=== Begin Enclosure ===

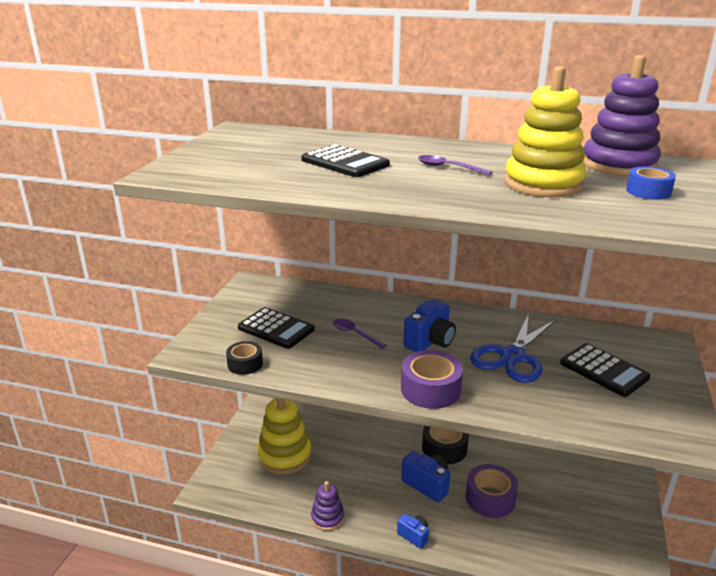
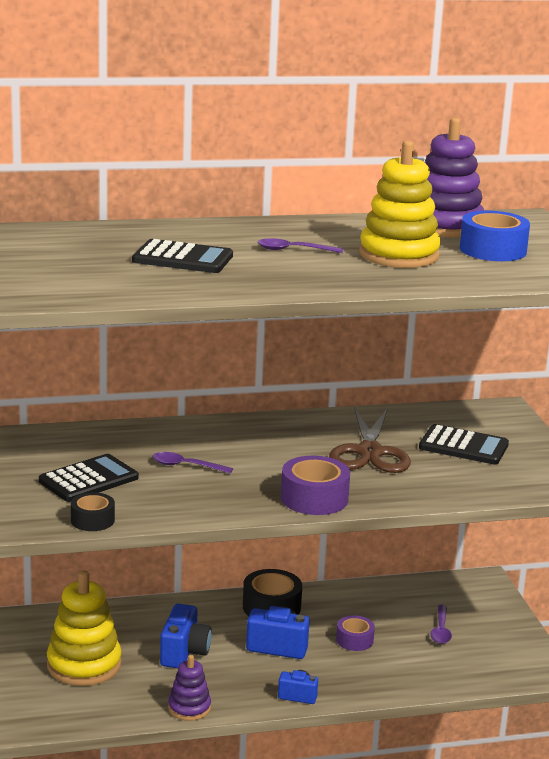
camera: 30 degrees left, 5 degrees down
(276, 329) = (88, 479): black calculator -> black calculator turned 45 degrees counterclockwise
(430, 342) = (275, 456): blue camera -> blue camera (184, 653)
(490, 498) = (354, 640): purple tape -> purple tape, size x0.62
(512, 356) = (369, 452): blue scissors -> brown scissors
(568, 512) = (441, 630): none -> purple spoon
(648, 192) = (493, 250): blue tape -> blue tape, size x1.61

=== End Enclosure ===
=== Begin Enclosure ===

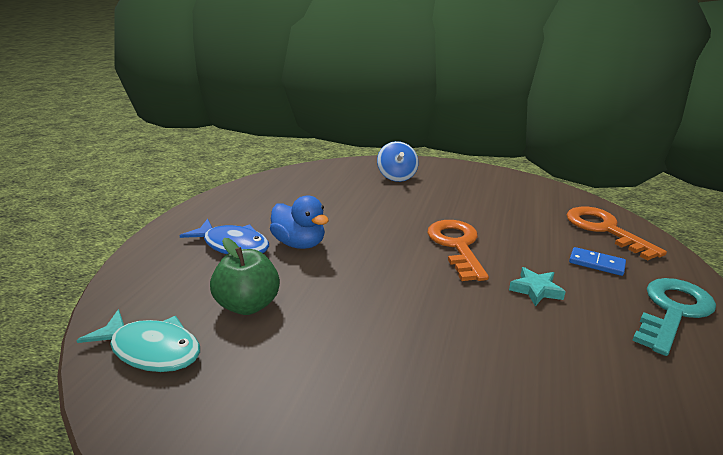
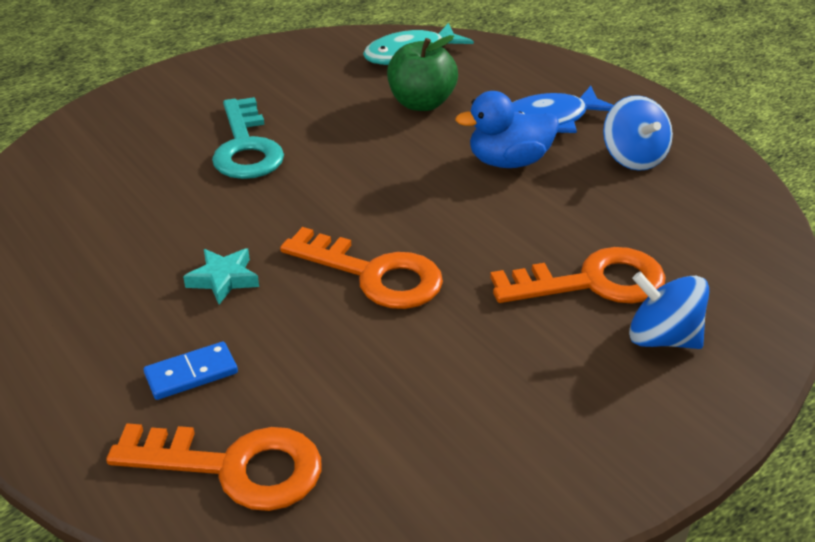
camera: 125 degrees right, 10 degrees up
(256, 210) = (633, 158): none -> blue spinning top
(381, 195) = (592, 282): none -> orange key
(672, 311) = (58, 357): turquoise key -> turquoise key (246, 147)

=== End Enclosure ===

Scan the lines above for the word "tape" and copy every one where it occurs.

(490, 498) = (354, 640): purple tape -> purple tape, size x0.62
(648, 192) = (493, 250): blue tape -> blue tape, size x1.61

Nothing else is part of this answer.